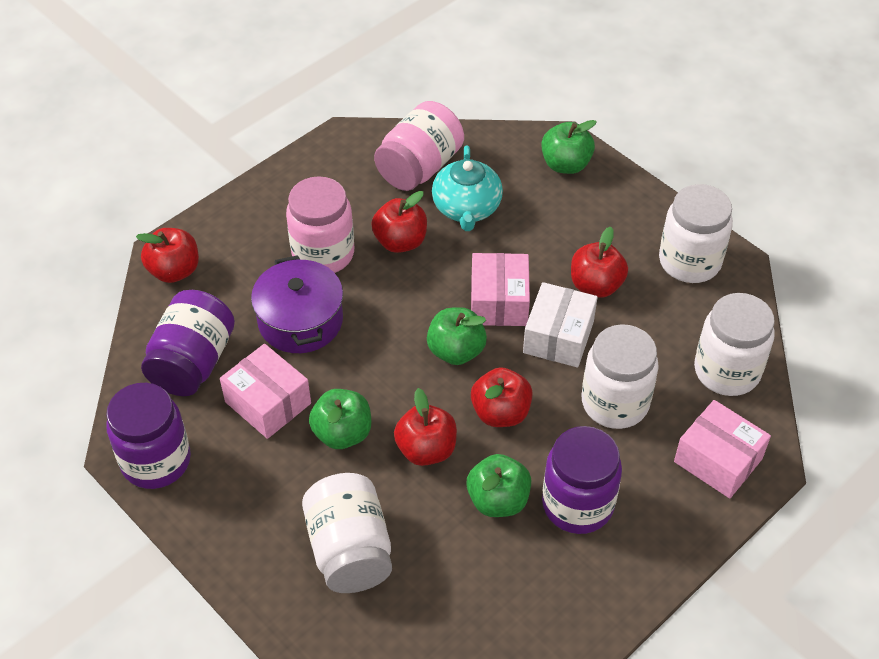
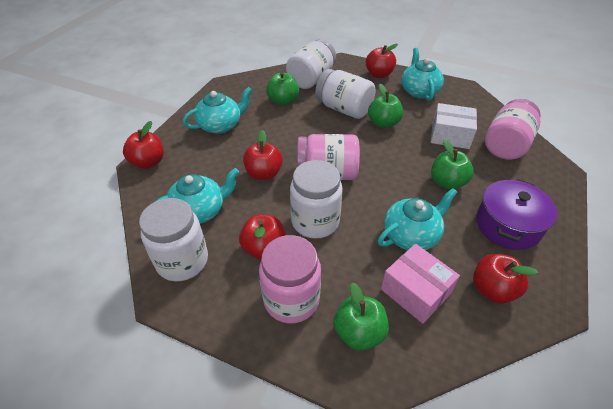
pink box: 3 -> 1
pink jar: 2 -> 3
purple jar: 3 -> 0
turquoise teapot: 1 -> 4

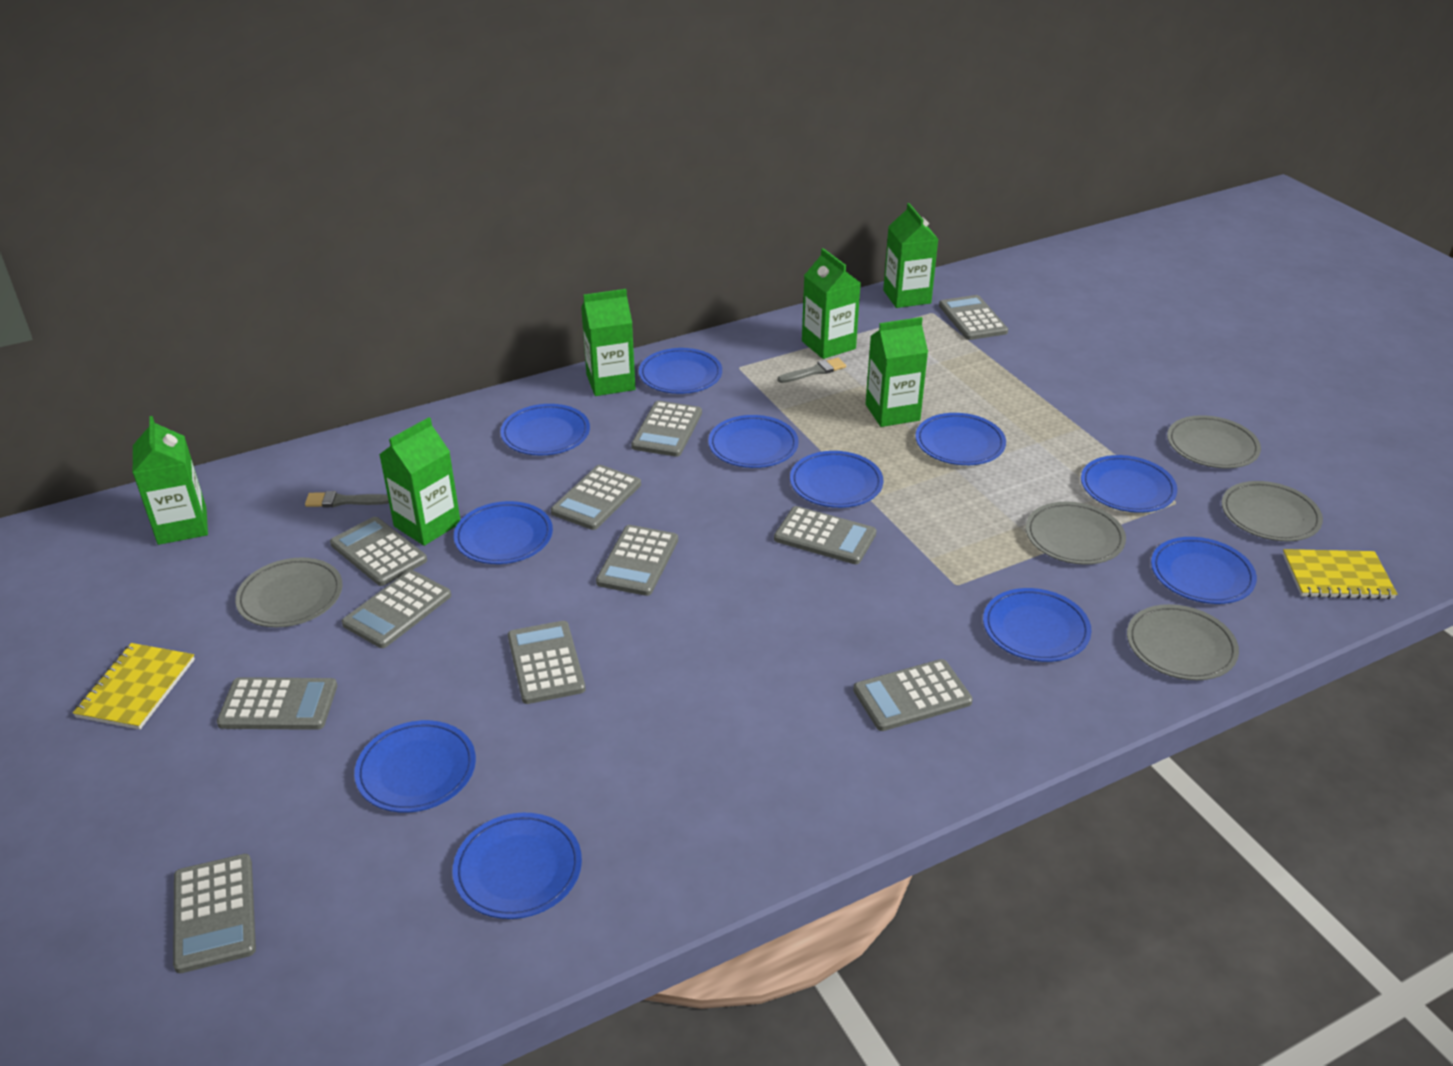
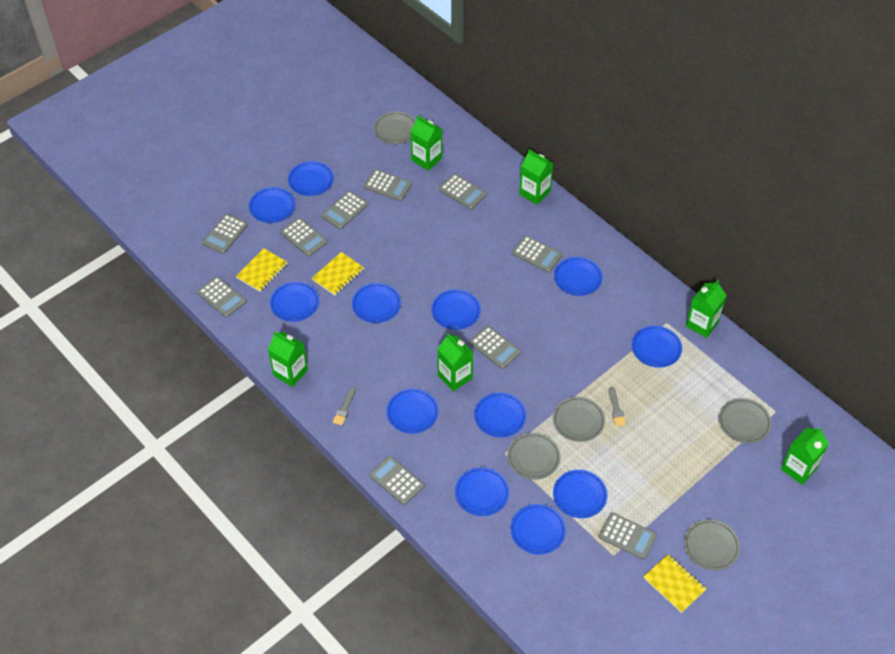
blue plate: 11 -> 12
grey calculator: 11 -> 10
yellow notebook: 2 -> 3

======

§ What to produce
Please output the data above exactly as given, omitting every picture.

§ Solved exercise
pink box: 3 -> 1
pink jar: 2 -> 3
purple jar: 3 -> 0
turquoise teapot: 1 -> 4

blue plate: 11 -> 12
grey calculator: 11 -> 10
yellow notebook: 2 -> 3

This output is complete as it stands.